▶ [Required action]:
Given the material below, output exactly the lines from the line with "The camera went 85" to the line with "The crimson pail", both ends included, and no other lines.

▶ [Provided records]:
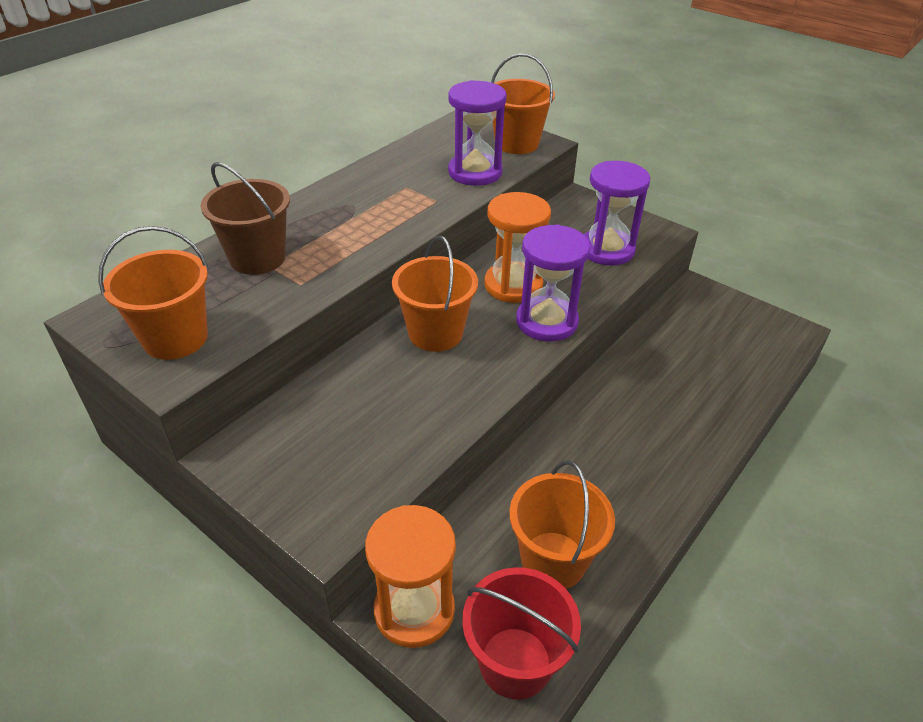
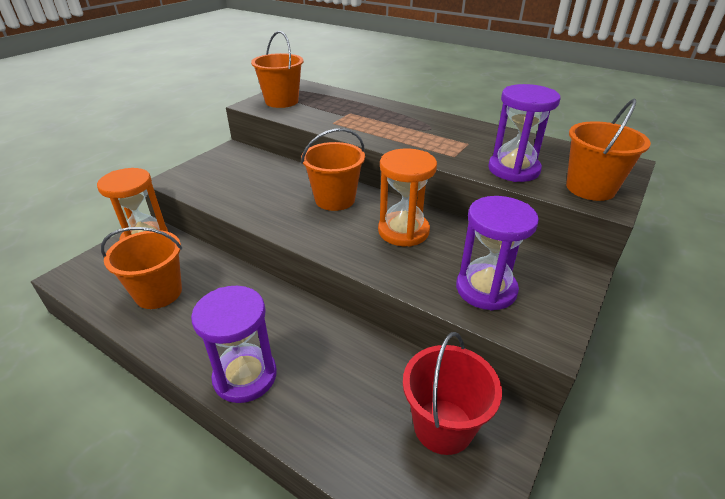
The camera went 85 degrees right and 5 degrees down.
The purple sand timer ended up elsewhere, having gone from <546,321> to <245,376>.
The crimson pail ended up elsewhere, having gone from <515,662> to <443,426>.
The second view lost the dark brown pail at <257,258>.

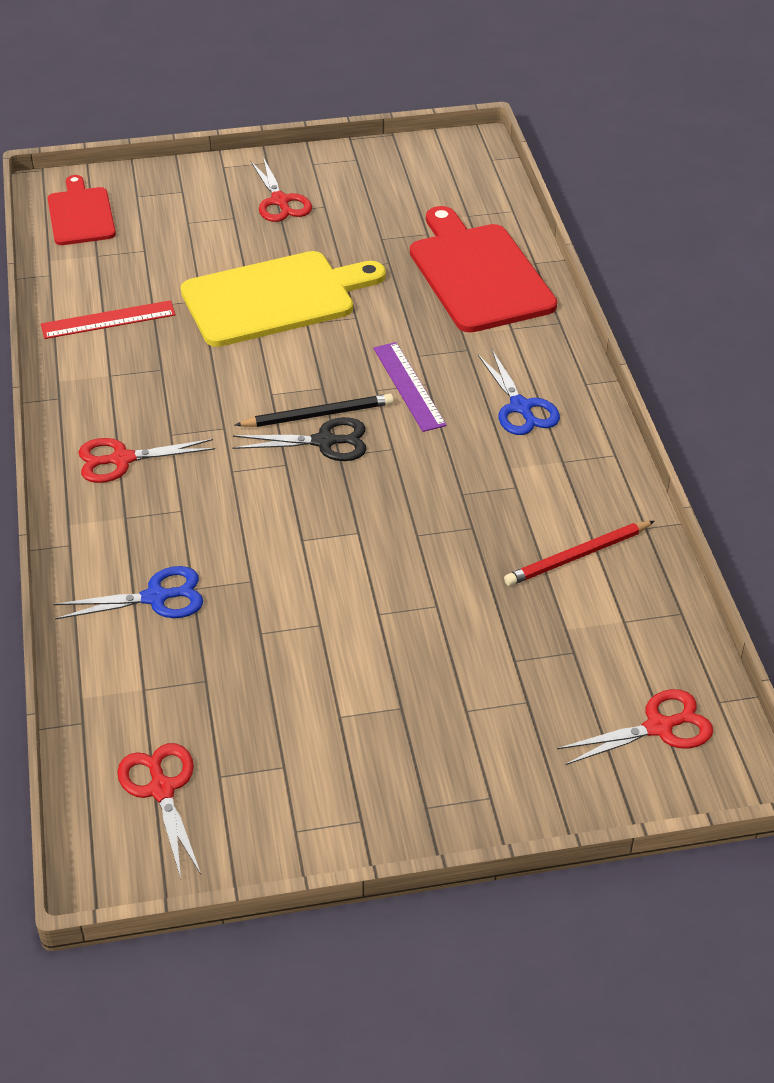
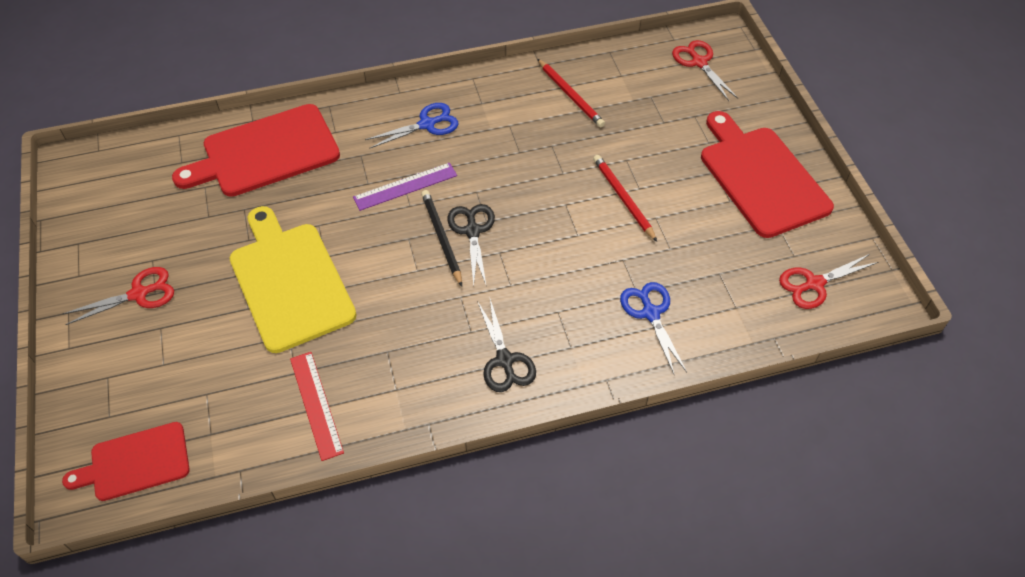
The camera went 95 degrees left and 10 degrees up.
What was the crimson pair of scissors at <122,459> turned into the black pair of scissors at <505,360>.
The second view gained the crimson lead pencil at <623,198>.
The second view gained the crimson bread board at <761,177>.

...

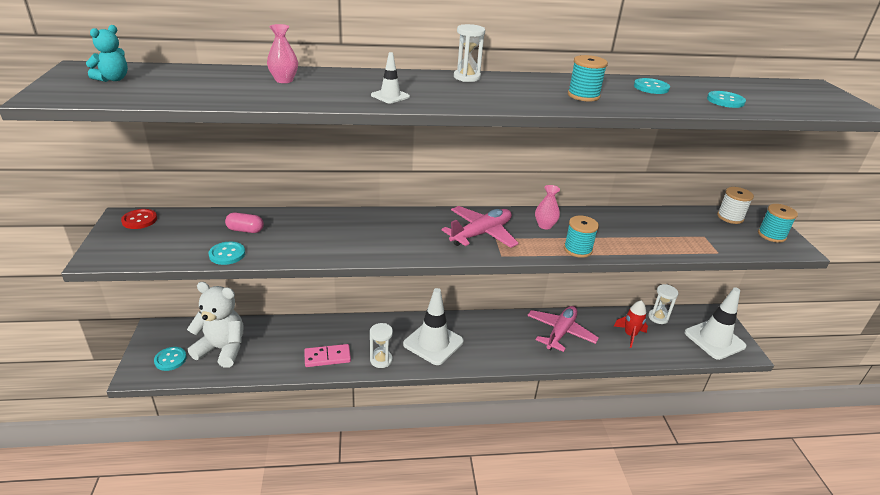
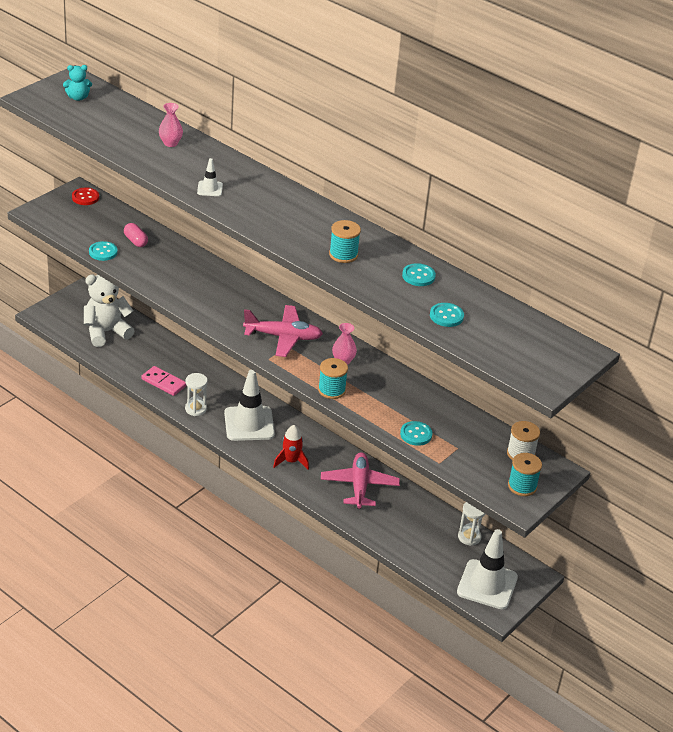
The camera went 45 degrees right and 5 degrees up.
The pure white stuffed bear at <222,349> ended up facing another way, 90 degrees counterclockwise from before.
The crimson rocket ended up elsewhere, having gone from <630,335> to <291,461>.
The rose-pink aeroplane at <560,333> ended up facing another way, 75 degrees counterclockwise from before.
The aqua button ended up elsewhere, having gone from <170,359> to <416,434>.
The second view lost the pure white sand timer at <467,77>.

▶ [Solved problem]:
The camera went 85 degrees right and 5 degrees down.
The purple sand timer ended up elsewhere, having gone from <546,321> to <245,376>.
The crimson pail ended up elsewhere, having gone from <515,662> to <443,426>.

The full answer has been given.